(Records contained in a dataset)
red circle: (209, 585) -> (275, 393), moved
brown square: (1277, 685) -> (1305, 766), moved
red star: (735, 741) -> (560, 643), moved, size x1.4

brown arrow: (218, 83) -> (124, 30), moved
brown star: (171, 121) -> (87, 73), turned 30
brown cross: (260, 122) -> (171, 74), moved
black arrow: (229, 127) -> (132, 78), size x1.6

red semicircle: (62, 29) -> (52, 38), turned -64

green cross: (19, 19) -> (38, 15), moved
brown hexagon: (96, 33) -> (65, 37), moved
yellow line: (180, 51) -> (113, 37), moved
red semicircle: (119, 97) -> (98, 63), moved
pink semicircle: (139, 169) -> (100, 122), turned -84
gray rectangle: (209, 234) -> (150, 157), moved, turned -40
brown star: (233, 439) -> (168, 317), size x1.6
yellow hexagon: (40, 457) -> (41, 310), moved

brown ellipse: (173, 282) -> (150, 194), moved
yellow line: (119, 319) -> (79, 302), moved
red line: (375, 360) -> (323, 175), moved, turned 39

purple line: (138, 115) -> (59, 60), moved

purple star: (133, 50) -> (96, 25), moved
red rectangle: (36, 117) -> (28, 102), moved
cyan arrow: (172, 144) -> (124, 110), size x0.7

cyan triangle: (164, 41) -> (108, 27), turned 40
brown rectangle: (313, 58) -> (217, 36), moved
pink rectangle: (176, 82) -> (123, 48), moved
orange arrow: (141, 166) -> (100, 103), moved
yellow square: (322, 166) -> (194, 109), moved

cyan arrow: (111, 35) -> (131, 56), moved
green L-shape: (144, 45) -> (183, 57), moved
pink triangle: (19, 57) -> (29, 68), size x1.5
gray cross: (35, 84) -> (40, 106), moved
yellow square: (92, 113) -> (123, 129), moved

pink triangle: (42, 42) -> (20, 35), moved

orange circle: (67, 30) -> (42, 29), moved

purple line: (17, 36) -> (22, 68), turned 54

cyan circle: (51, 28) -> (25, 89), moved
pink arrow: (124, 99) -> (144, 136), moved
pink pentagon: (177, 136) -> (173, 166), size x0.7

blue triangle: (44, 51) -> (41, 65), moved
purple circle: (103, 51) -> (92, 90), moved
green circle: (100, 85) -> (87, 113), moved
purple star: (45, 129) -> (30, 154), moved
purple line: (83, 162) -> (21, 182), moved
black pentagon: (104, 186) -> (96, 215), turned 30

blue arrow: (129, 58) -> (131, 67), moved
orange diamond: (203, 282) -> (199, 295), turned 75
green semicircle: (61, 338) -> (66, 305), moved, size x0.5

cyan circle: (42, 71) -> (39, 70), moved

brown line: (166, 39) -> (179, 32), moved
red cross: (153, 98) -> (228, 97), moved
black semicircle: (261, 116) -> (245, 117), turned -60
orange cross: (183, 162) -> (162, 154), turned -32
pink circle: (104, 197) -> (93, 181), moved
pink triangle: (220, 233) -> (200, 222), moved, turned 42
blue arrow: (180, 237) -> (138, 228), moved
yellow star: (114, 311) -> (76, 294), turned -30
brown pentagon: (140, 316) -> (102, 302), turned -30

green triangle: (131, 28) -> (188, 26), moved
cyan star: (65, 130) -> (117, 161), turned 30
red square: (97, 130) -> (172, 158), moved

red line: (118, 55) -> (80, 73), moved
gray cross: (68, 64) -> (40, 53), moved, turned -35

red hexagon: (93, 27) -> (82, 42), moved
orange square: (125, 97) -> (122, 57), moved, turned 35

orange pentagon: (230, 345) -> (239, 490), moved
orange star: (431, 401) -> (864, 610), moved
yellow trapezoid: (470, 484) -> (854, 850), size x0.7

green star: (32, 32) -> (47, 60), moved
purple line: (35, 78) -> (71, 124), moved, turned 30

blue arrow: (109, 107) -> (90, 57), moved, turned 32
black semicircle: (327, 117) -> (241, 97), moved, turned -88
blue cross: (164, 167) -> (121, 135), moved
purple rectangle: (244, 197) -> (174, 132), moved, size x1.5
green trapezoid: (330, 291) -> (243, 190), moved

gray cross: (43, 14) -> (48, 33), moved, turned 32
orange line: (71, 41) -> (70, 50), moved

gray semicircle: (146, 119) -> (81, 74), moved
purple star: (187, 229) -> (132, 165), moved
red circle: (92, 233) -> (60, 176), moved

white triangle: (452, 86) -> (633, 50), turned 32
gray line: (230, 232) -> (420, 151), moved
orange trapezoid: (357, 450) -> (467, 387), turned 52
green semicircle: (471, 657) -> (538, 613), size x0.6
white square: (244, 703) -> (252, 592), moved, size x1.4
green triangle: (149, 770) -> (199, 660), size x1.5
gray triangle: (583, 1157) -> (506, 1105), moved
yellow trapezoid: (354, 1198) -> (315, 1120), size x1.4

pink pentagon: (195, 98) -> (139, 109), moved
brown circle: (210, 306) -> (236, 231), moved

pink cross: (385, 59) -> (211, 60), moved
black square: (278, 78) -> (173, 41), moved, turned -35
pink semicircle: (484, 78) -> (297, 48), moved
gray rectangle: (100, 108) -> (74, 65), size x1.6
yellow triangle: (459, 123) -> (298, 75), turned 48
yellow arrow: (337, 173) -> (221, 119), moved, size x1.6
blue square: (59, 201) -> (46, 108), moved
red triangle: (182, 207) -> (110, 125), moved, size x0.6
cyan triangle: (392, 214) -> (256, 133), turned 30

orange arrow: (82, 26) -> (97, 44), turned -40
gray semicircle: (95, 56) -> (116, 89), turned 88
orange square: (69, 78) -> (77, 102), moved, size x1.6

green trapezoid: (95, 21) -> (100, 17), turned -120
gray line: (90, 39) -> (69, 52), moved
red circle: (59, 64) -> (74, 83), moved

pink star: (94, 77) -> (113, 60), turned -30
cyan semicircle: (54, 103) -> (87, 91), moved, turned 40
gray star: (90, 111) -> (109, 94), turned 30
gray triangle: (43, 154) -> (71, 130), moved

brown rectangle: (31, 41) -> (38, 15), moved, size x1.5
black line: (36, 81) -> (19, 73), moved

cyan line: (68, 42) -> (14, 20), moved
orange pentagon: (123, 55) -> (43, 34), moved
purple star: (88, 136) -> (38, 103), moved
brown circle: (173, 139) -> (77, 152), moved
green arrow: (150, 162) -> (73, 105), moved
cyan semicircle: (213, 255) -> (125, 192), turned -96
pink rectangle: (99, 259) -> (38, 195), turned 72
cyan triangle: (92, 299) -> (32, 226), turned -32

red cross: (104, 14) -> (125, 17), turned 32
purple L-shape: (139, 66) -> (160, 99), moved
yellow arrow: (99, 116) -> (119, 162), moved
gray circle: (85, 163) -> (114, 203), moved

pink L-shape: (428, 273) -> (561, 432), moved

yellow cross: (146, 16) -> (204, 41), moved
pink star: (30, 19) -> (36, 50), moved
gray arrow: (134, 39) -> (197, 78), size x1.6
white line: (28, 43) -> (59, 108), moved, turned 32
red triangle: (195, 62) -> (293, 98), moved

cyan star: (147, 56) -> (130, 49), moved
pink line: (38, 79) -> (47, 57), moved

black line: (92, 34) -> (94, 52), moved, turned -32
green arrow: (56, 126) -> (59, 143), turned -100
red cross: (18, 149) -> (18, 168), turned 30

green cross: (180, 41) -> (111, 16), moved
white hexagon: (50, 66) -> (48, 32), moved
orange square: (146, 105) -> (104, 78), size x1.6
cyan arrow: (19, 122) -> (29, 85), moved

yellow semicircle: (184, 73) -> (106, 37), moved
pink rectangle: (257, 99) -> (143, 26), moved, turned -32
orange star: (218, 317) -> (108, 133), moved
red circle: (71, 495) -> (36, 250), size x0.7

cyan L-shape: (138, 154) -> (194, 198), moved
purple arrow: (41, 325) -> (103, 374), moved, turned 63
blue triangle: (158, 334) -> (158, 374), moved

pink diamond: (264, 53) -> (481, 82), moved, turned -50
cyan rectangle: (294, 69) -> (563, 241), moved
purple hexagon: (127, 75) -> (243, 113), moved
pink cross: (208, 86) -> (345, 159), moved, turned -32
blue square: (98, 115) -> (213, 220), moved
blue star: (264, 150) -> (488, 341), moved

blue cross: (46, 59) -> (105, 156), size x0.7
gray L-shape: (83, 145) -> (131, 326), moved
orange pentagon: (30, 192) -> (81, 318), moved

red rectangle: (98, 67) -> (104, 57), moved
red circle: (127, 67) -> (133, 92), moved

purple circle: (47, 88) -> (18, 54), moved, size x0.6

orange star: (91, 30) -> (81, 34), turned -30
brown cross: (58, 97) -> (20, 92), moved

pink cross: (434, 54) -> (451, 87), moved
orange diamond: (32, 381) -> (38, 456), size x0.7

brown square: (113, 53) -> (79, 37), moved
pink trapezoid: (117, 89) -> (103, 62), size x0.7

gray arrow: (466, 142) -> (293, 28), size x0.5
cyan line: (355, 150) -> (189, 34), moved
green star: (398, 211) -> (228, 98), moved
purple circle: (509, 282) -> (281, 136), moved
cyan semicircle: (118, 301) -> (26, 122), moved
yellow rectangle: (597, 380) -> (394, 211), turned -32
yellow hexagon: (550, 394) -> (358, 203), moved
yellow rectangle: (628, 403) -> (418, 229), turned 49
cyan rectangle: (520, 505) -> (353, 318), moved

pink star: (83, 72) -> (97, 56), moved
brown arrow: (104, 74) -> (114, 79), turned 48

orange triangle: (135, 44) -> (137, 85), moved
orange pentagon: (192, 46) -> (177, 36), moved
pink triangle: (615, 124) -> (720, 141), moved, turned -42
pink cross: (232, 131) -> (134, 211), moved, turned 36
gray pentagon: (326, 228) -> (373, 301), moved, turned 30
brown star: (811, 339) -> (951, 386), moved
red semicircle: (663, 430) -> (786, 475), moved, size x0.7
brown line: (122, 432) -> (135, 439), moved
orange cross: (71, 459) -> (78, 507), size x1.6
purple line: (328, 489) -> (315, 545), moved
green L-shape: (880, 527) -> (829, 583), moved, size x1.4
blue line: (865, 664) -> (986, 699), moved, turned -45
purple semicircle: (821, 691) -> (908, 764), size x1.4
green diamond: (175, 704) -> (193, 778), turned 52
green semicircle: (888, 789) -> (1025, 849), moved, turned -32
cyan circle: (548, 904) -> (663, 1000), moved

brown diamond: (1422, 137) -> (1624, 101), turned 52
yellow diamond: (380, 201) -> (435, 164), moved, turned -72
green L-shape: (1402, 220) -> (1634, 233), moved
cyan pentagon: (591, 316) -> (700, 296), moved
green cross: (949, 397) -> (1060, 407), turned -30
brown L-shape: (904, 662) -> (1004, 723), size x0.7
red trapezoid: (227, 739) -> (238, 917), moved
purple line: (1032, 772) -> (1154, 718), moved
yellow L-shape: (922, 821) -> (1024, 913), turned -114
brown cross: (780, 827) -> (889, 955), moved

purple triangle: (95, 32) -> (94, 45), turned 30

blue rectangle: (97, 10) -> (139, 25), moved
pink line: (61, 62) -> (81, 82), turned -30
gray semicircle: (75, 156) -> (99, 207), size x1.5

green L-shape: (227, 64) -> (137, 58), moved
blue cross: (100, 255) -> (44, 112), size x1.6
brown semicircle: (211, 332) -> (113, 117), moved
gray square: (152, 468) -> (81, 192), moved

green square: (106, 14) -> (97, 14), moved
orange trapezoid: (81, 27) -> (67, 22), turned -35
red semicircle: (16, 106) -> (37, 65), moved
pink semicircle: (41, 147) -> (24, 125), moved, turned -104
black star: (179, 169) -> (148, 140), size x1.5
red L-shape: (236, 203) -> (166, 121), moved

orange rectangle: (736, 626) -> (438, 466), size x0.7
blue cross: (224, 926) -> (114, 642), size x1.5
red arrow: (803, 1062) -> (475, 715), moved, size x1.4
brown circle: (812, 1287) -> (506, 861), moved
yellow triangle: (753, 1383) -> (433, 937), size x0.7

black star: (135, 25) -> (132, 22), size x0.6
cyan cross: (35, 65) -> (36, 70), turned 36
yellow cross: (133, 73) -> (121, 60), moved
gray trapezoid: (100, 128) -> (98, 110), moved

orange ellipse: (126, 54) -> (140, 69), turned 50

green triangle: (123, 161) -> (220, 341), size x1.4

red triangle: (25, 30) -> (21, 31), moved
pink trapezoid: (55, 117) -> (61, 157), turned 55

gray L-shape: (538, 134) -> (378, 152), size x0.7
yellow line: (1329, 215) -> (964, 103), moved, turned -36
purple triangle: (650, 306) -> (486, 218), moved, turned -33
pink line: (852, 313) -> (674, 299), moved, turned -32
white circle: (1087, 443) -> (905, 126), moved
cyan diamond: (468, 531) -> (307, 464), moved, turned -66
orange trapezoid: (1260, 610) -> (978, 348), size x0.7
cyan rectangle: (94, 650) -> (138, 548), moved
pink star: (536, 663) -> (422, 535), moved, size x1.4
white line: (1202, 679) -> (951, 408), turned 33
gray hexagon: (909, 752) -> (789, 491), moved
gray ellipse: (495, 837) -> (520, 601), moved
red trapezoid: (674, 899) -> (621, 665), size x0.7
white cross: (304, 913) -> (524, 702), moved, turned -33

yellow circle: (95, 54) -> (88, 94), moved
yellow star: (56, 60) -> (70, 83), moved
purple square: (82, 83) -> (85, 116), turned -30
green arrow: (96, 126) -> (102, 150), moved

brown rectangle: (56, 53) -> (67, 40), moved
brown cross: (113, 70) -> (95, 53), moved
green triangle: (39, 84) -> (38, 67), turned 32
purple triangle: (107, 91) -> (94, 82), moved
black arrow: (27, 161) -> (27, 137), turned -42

**Task prompt**
Copy, from the lines above, each one that holds "black".

**Response**
black arrow: (229, 127) -> (132, 78), size x1.6
black pentagon: (104, 186) -> (96, 215), turned 30
black semicircle: (261, 116) -> (245, 117), turned -60
black semicircle: (327, 117) -> (241, 97), moved, turned -88
black square: (278, 78) -> (173, 41), moved, turned -35
black line: (36, 81) -> (19, 73), moved
black line: (92, 34) -> (94, 52), moved, turned -32
black star: (179, 169) -> (148, 140), size x1.5
black star: (135, 25) -> (132, 22), size x0.6
black arrow: (27, 161) -> (27, 137), turned -42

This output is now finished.